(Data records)
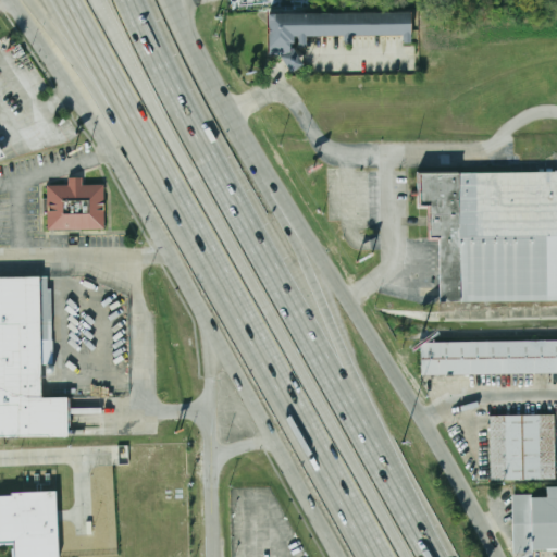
[(411,13),(411,44),(403,44),(403,36),(293,37),(293,45),(288,45),(288,57),(267,57),(267,14),(411,13)]
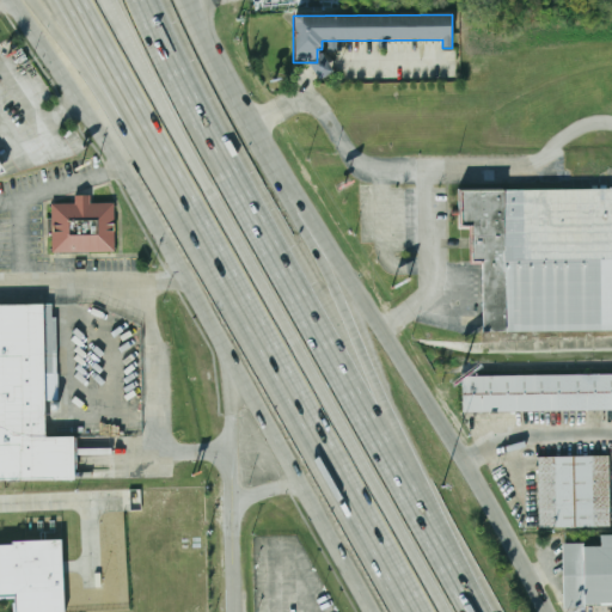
[(611,188),(459,190),(459,227),(471,226),(471,262),(482,262),(483,331),(611,329),(611,188)]
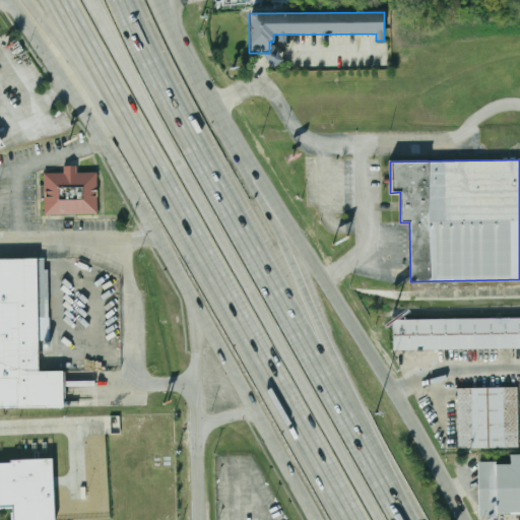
[(44,174),(96,174),(96,214),(45,214),(44,174)]
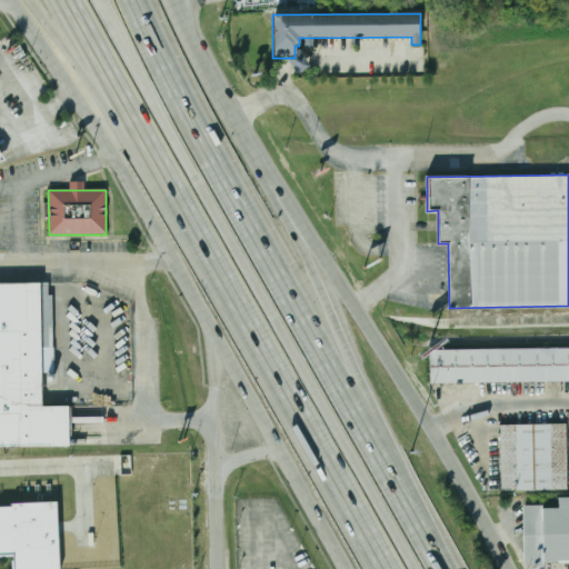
[(0,281),(43,281),(46,403),(69,403),(70,443),(0,445),(0,281)]
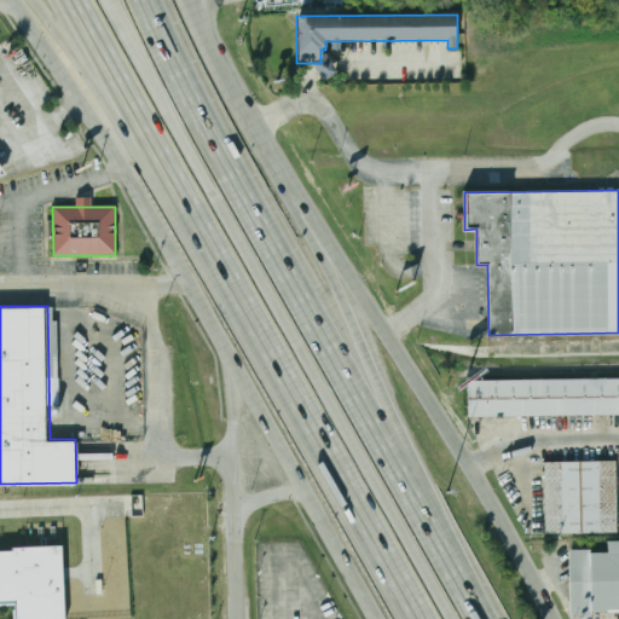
[(618,377),(468,380),(468,416),(618,414),(618,377)]
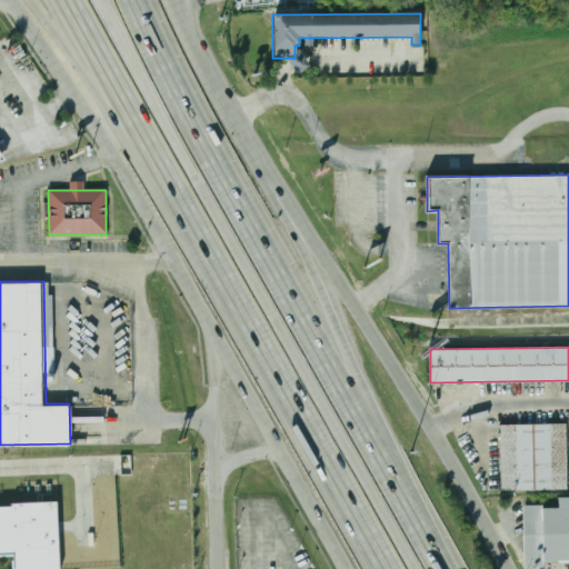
[(501,425),(501,491),(568,490),(567,423),(501,425)]
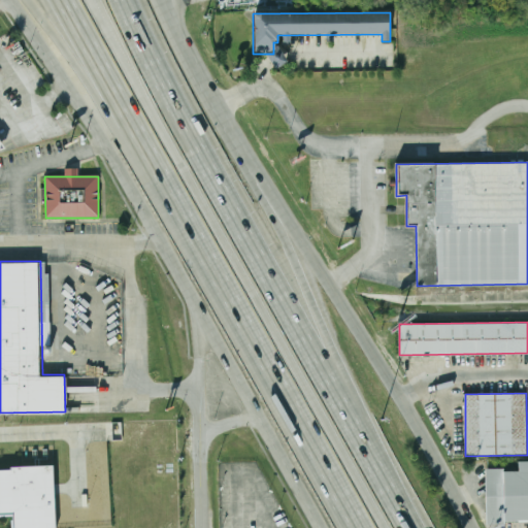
[(527,521),(527,461),(519,462),(519,470),(485,470),(487,523),(527,521)]
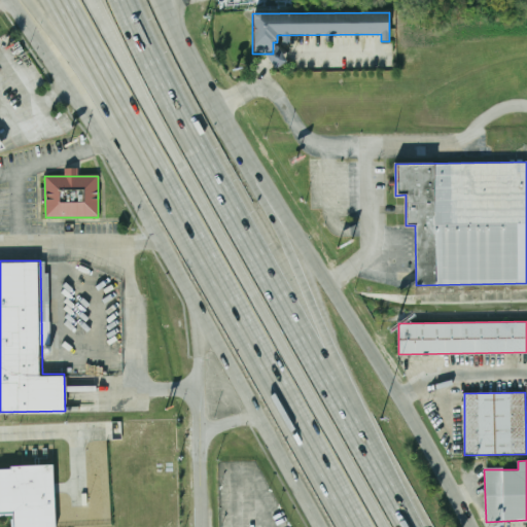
[(0,467),(13,467),(13,465),(56,464),(57,526),(15,526),(15,512),(0,512),(0,467)]
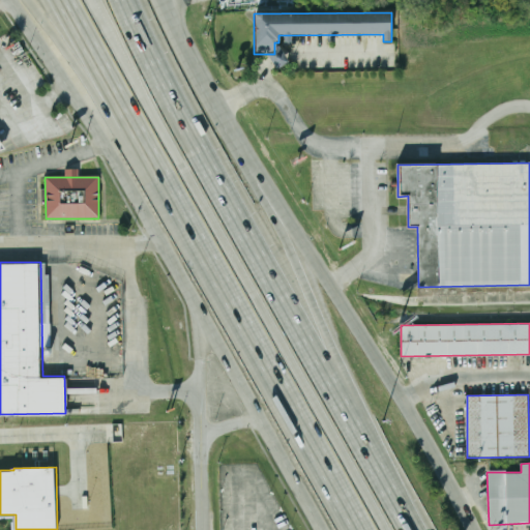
All buildings are outlined.
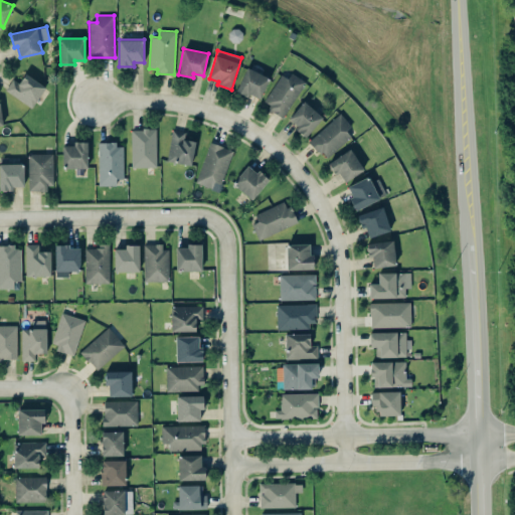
[(234,91),(247,97),(249,94),(260,99),(270,77),(246,66),(234,91)]
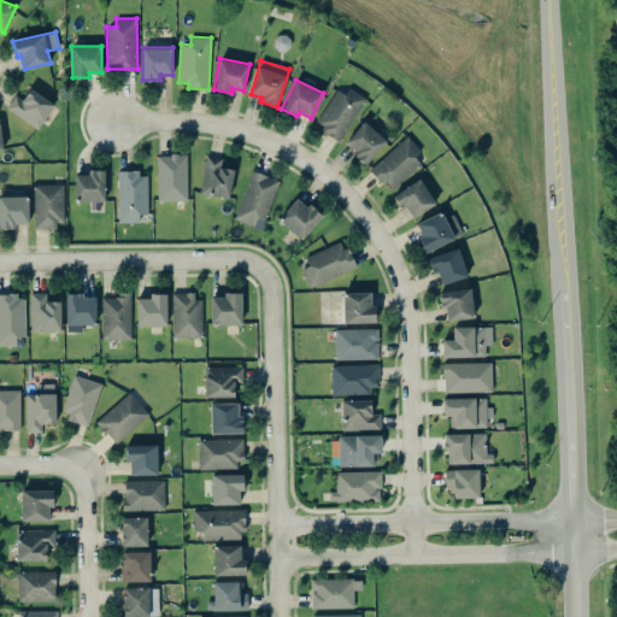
[(17,94),(7,109),(39,129),(54,104),(30,88),(23,99),(17,94)]
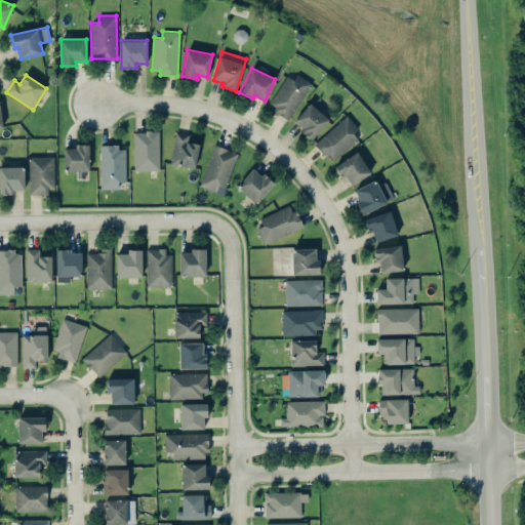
[(269,108),(292,119),(310,81),(296,75),(293,79),(284,75),(269,108)]
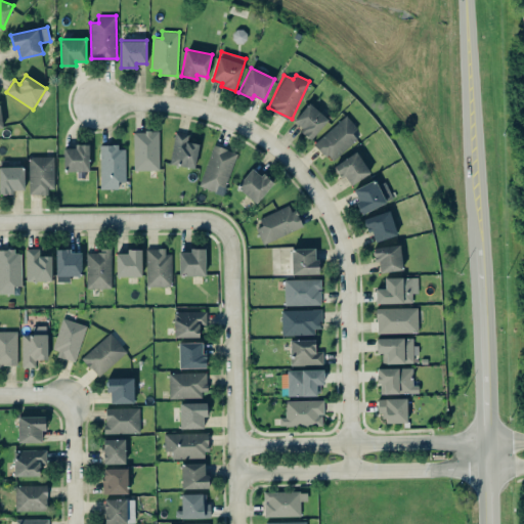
[(293,122),(311,138),(329,120),(309,102),(293,122)]
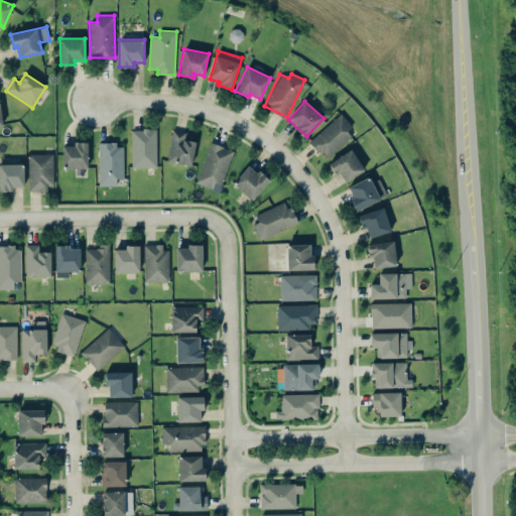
[(356,129),(340,112),(309,141),(326,158),(356,129)]
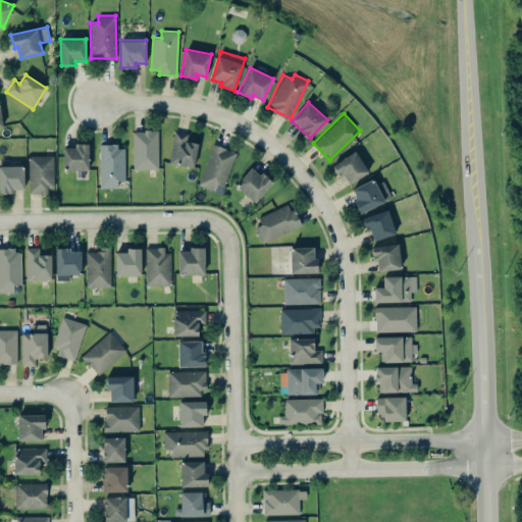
[(158,131),(133,131),(134,169),(159,168),(158,131)]
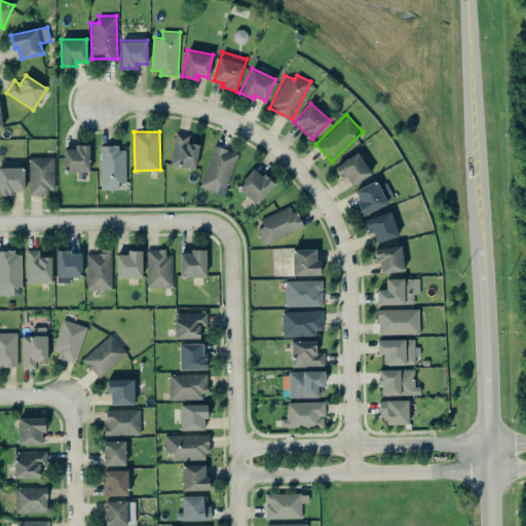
[(171,164),(195,168),(199,144),(188,142),(189,135),(176,132),(171,164)]
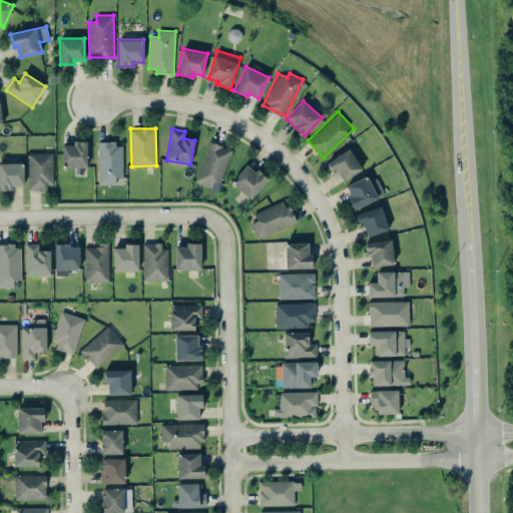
[(87,140),(72,141),(72,144),(62,145),(63,167),(87,167),(87,140)]
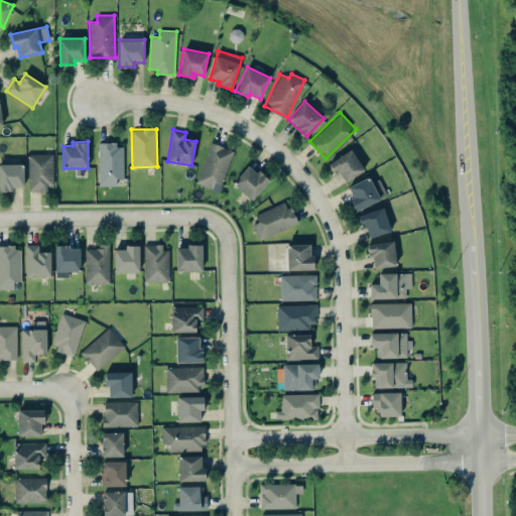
[(234,150),(210,142),(196,183),(221,191),(234,150)]
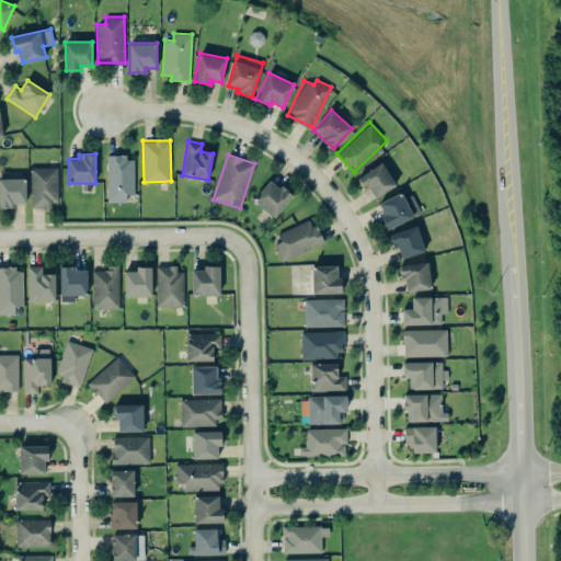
[(135,194),(134,156),(106,157),(107,202),(126,202),(126,194),(135,194)]
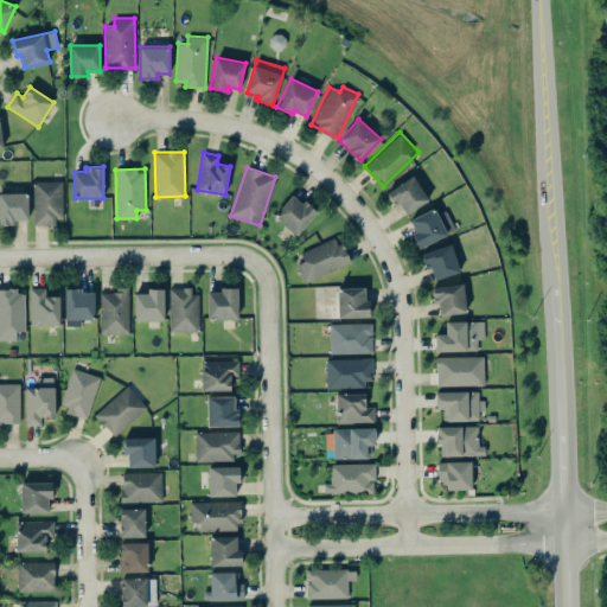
[(388,191),(404,216),(429,200),(413,176),(388,191)]
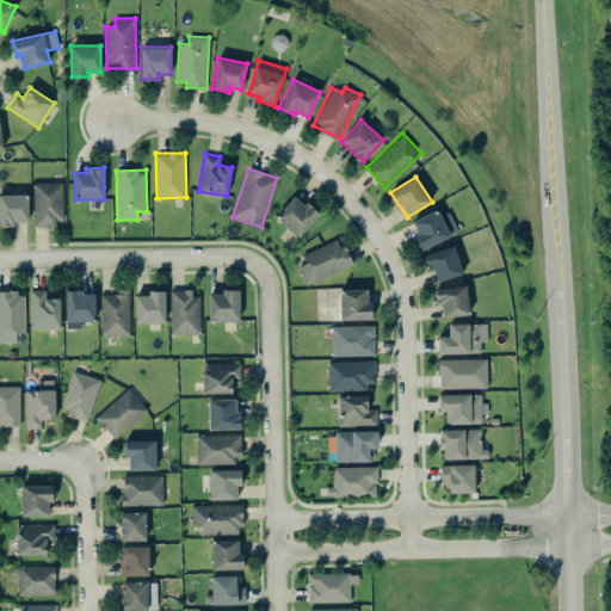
[(35,224),(63,224),(62,181),(34,181),(35,224)]
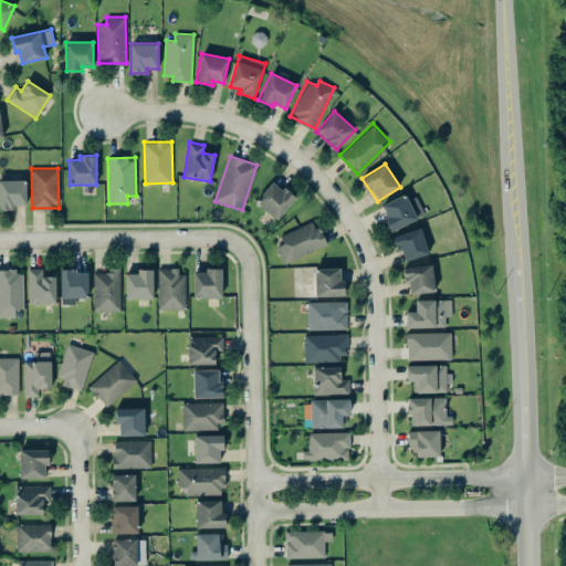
[(27,180),(0,179),(0,208),(14,209),(14,205),(27,205),(27,180)]
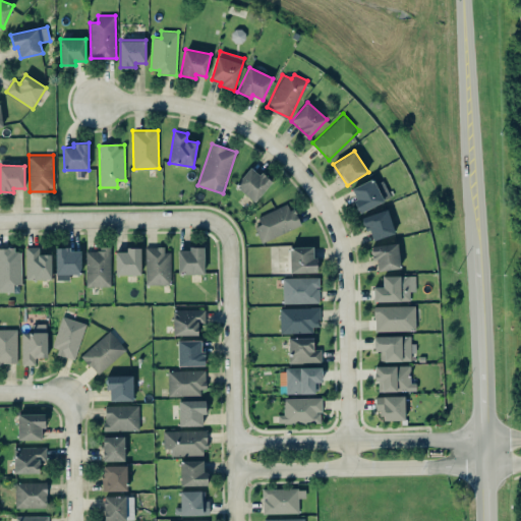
[(271,183),(252,166),(235,184),(253,201),(271,183)]
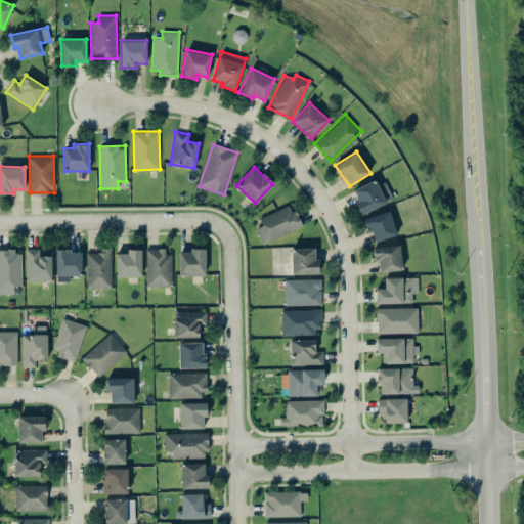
[(378,185),(375,179),(353,189),(358,200),(355,201),(361,214),(393,198),(385,181),(378,185)]
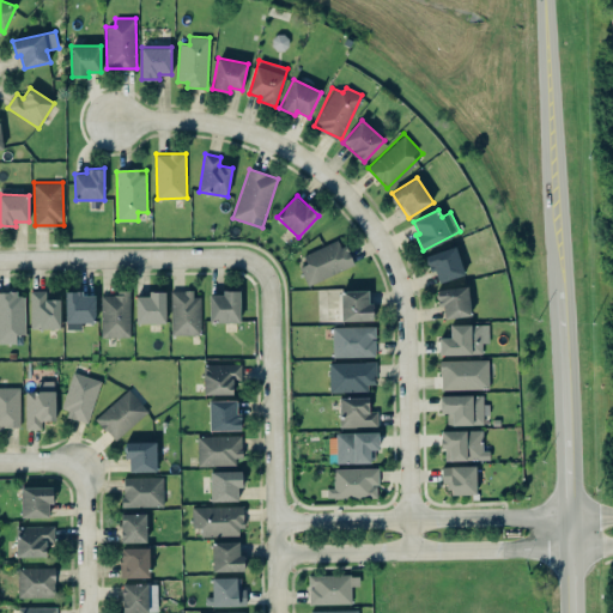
[(308,285),(353,266),(341,238),(303,254),(308,263),(301,267),(308,285)]
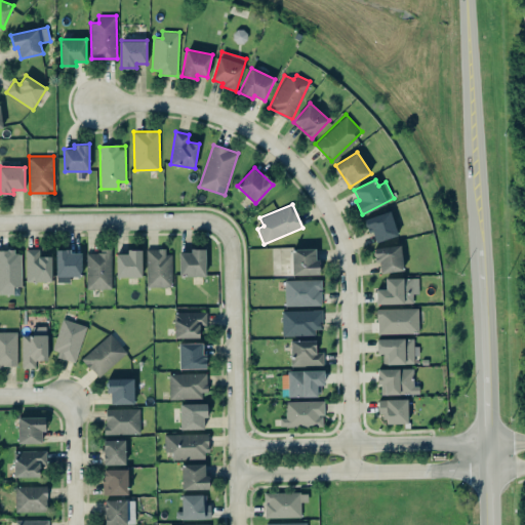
[(373,243),(398,235),(390,210),(365,218),(373,243)]
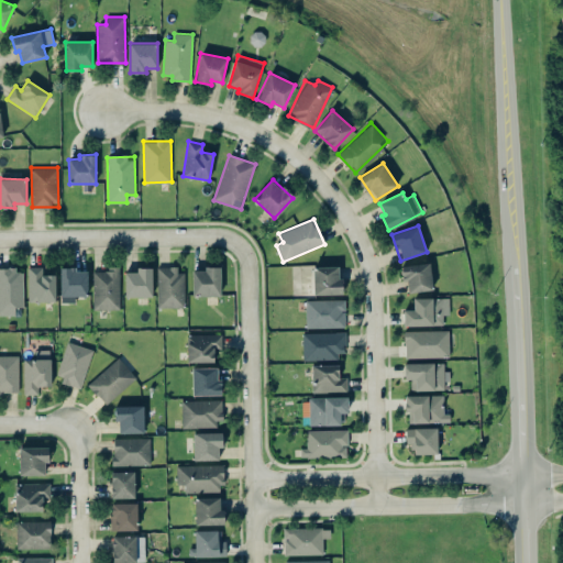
[(406,293),(432,289),(430,263),(403,265),(406,293)]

- _WORK REQUIRED_:
Each record must be repeated exactly, and no picture may be carried over.

- _RESULT_:
[(411,13),(411,44),(403,44),(403,36),(293,37),(293,45),(288,45),(288,57),(267,57),(267,14),(411,13)]
[(611,188),(459,190),(459,227),(471,226),(471,262),(482,262),(483,331),(611,329),(611,188)]
[(44,174),(96,174),(96,214),(45,214),(44,174)]
[(0,281),(43,281),(46,403),(69,403),(70,443),(0,445),(0,281)]
[(618,377),(468,380),(468,416),(618,414),(618,377)]
[(501,425),(501,491),(568,490),(567,423),(501,425)]
[(527,521),(527,461),(519,462),(519,470),(485,470),(487,523),(527,521)]
[(0,467),(13,467),(13,465),(56,464),(57,526),(15,526),(15,512),(0,512),(0,467)]
All buildings are outlined.
[(234,91),(247,97),(249,94),(260,99),(270,77),(246,66),(234,91)]
[(17,94),(7,109),(39,129),(54,104),(30,88),(23,99),(17,94)]
[(269,108),(292,119),(310,81),(296,75),(293,79),(284,75),(269,108)]
[(293,122),(311,138),(329,120),(309,102),(293,122)]
[(356,129),(340,112),(309,141),(326,158),(356,129)]
[(158,131),(133,131),(134,169),(159,168),(158,131)]
[(171,164),(195,168),(199,144),(188,142),(189,135),(176,132),(171,164)]
[(87,140),(72,141),(72,144),(62,145),(63,167),(87,167),(87,140)]
[(234,150),(210,142),(196,183),(221,191),(234,150)]
[(135,194),(134,156),(106,157),(107,202),(126,202),(126,194),(135,194)]
[(388,191),(404,216),(429,200),(413,176),(388,191)]
[(35,224),(63,224),(62,181),(34,181),(35,224)]
[(27,180),(0,179),(0,208),(14,209),(14,205),(27,205),(27,180)]
[(271,183),(252,166),(235,184),(253,201),(271,183)]
[(378,185),(375,179),(353,189),(358,200),(355,201),(361,214),(393,198),(385,181),(378,185)]
[(308,285),(353,266),(341,238),(303,254),(308,263),(301,267),(308,285)]
[(373,243),(398,235),(390,210),(365,218),(373,243)]
[(406,293),(432,289),(430,263),(403,265),(406,293)]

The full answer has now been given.